── SUPPLIED DATA

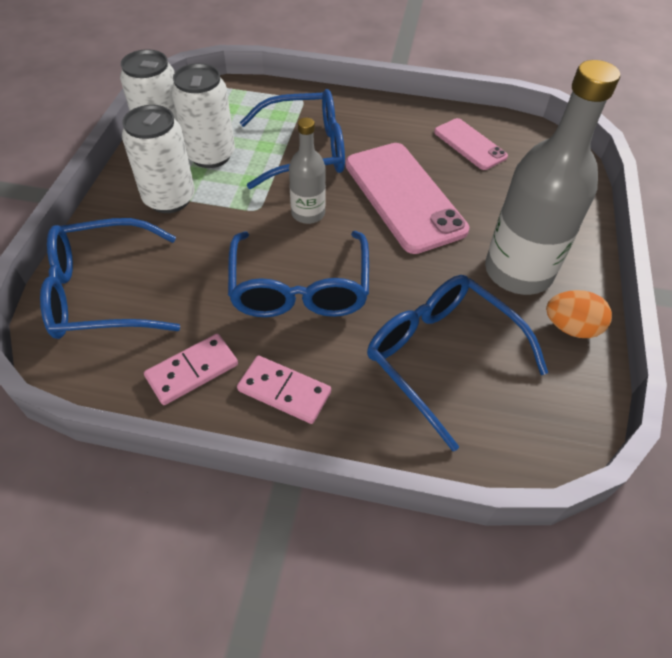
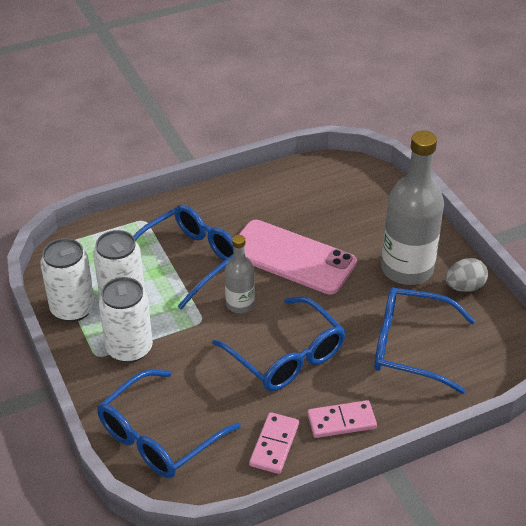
camera: 35 degrees left, 10 degrees down
(469, 144) = (299, 195): pink phone -> none
(571, 327) = (464, 287): orange egg -> grey egg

────

*EXERCISE REQUIREMENTS:*
Give back the full listing above word for word, and let no picture through.

*EXERCISE SOLUTION:*
camera: 35 degrees left, 10 degrees down
(469, 144) = (299, 195): pink phone -> none
(571, 327) = (464, 287): orange egg -> grey egg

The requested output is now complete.